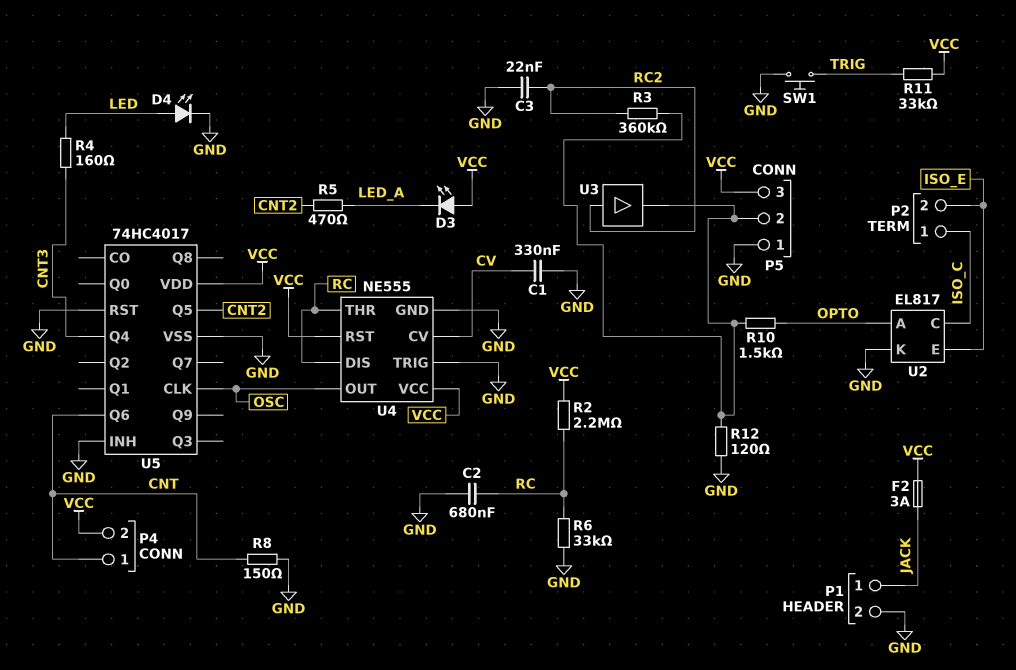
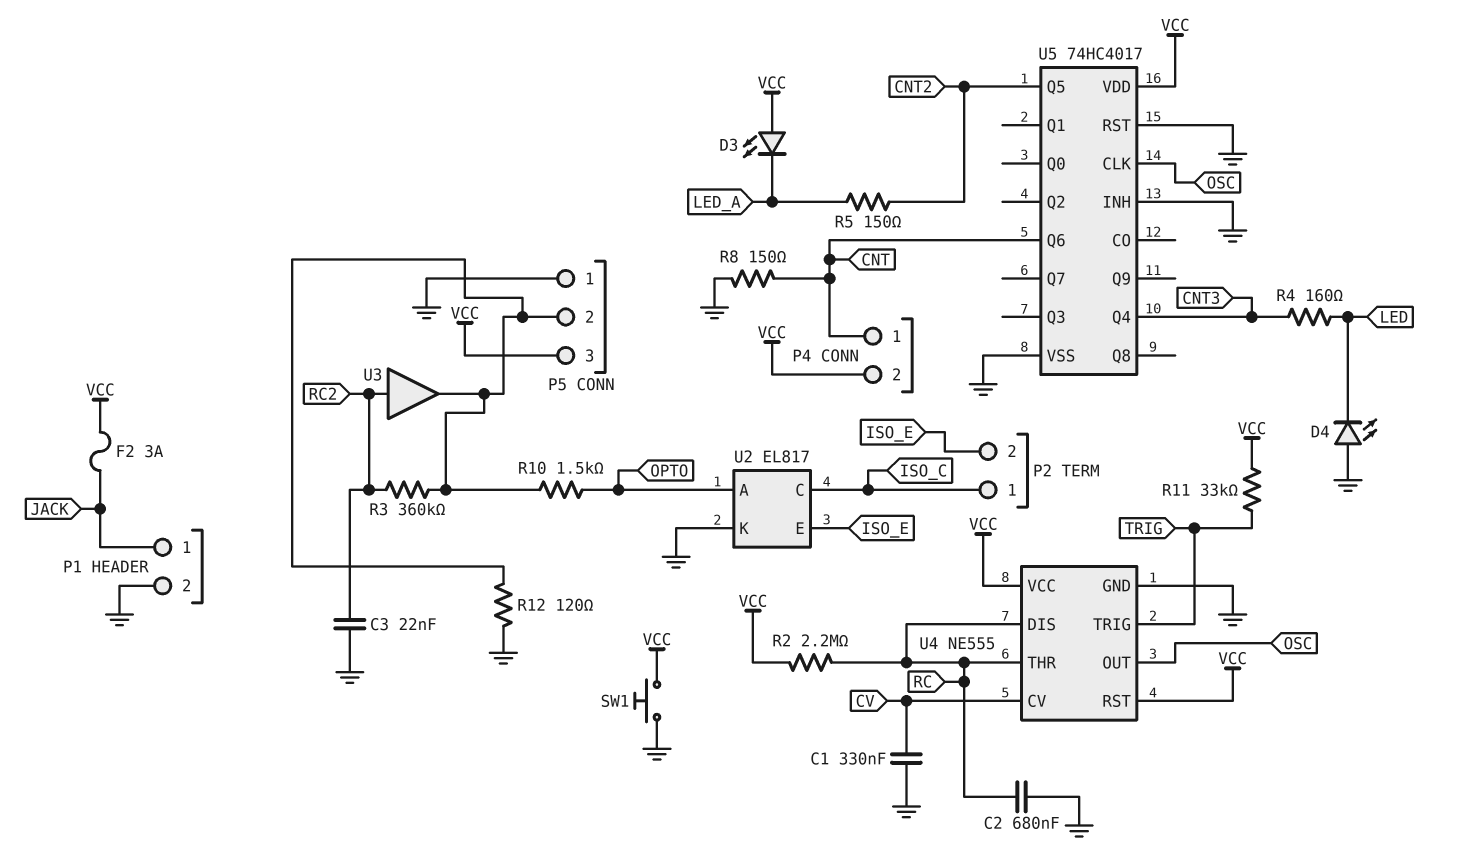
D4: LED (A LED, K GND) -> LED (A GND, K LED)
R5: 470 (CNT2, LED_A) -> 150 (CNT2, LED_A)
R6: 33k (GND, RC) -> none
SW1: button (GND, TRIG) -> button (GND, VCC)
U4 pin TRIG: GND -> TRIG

++++++++++

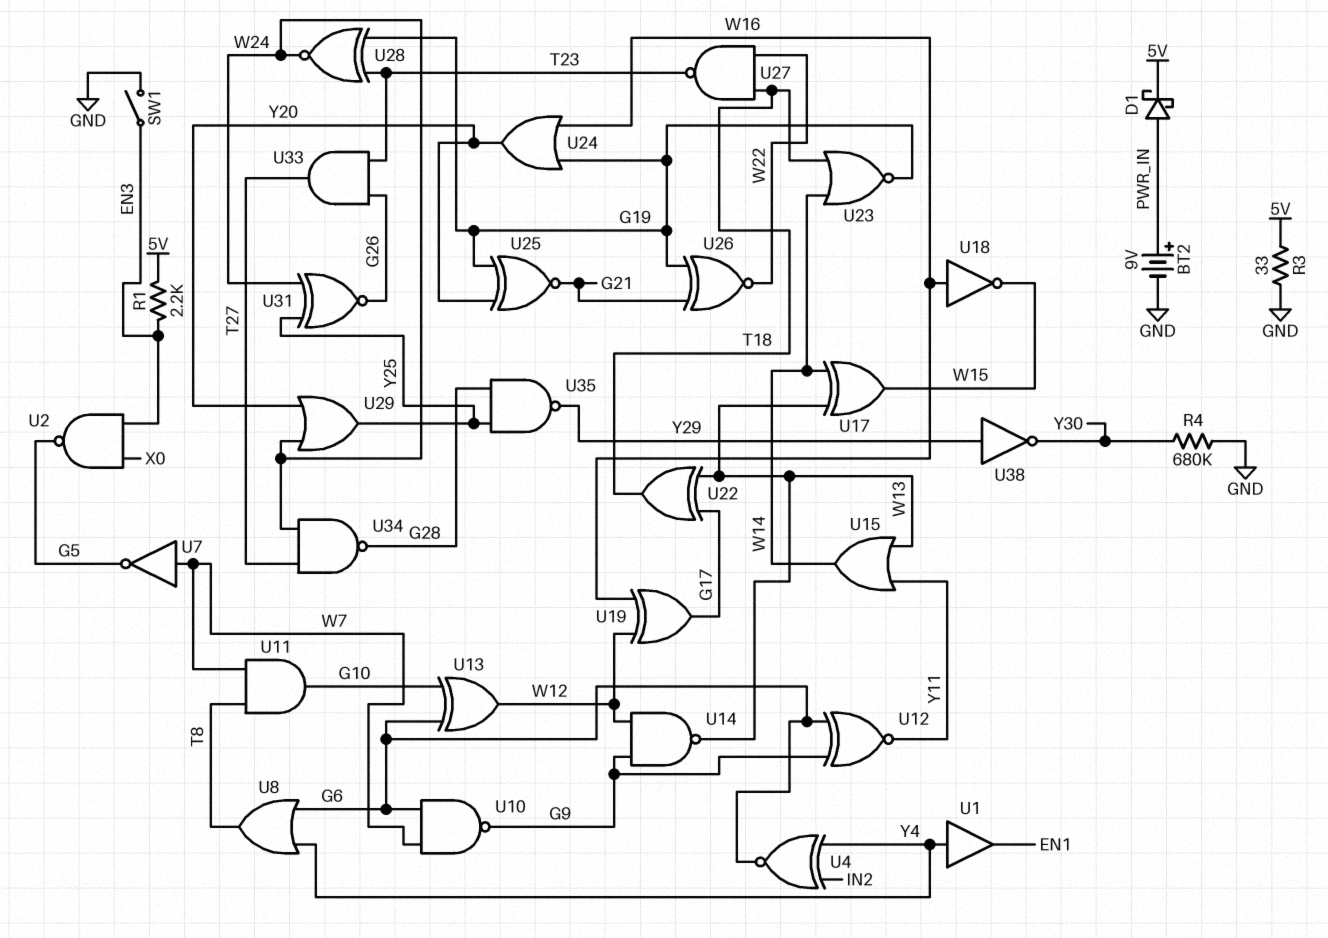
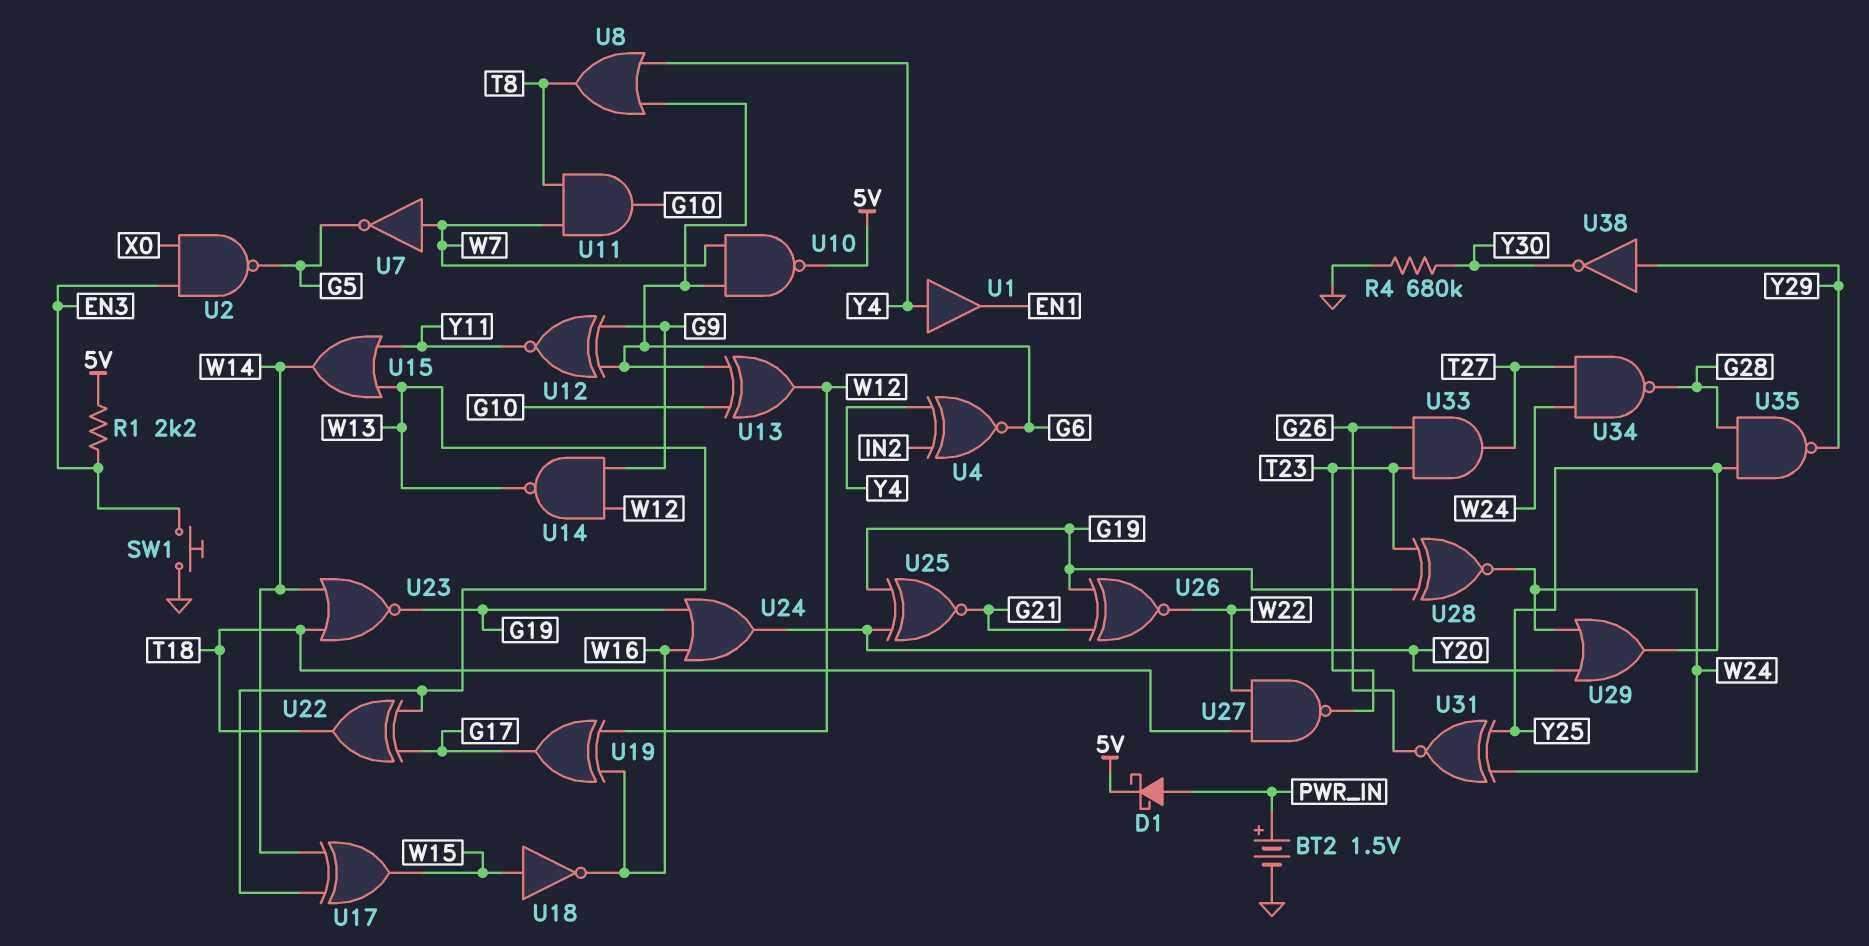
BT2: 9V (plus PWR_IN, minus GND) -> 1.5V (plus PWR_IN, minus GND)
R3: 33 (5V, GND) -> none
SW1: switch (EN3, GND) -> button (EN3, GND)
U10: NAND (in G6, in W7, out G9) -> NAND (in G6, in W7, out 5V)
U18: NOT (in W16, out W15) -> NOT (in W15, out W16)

++++++++++

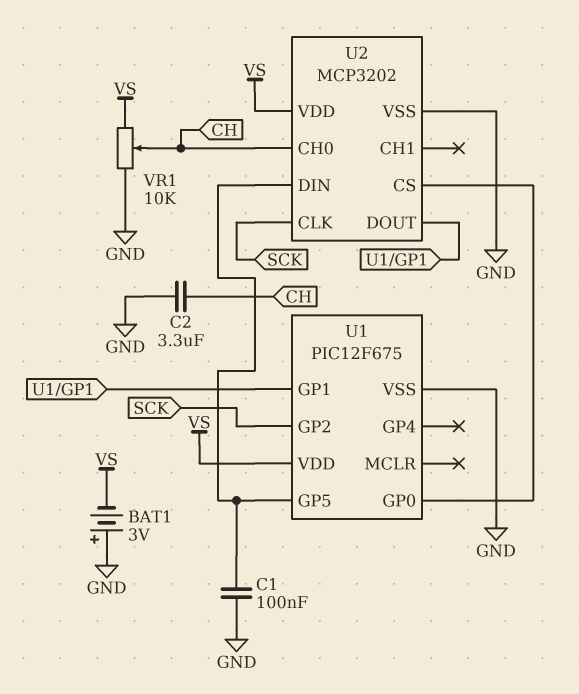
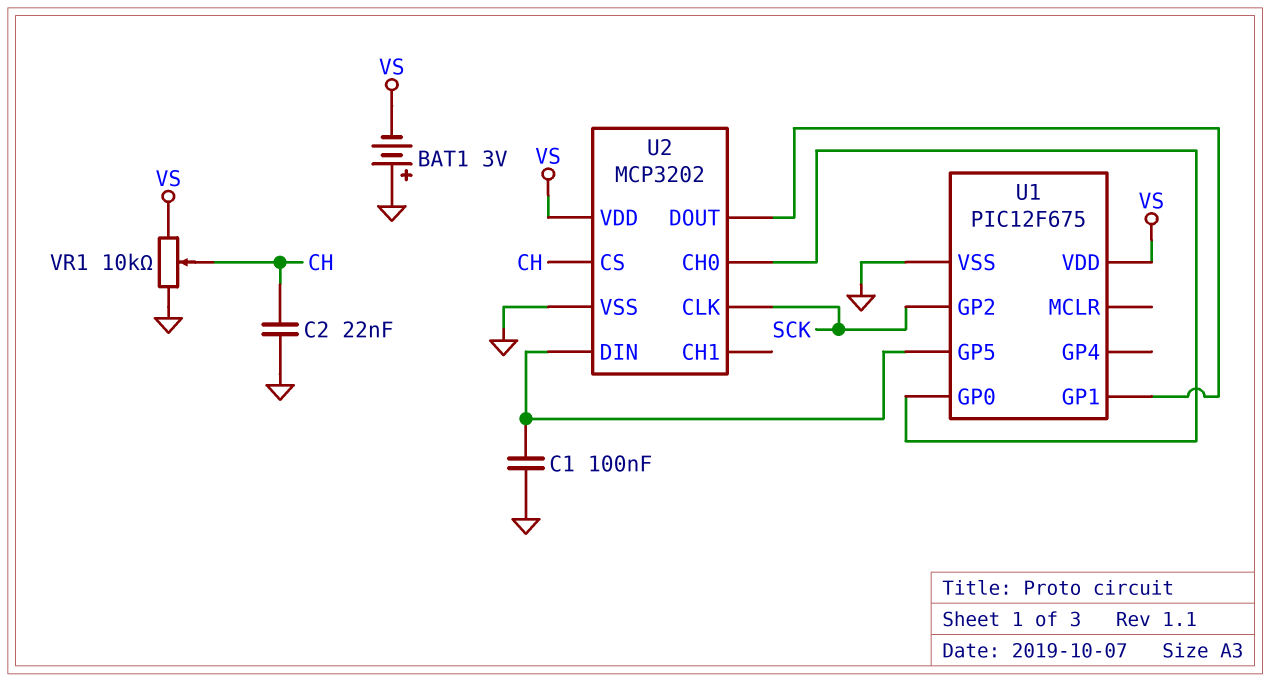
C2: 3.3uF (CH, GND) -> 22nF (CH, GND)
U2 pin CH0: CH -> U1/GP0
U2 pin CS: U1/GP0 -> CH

++++++++++

**GOAL OF THE EXERCISE:** Looking at the entries above, can you reproduce exactly the lines from the one that holds "C2: 3.3uF (CH, GND) -> 22nF (CH, GND)" through the one that holds "U2 pin CS: U1/GP0 -> CH", and only those?

**RESULT OF THIS TASK:**
C2: 3.3uF (CH, GND) -> 22nF (CH, GND)
U2 pin CH0: CH -> U1/GP0
U2 pin CS: U1/GP0 -> CH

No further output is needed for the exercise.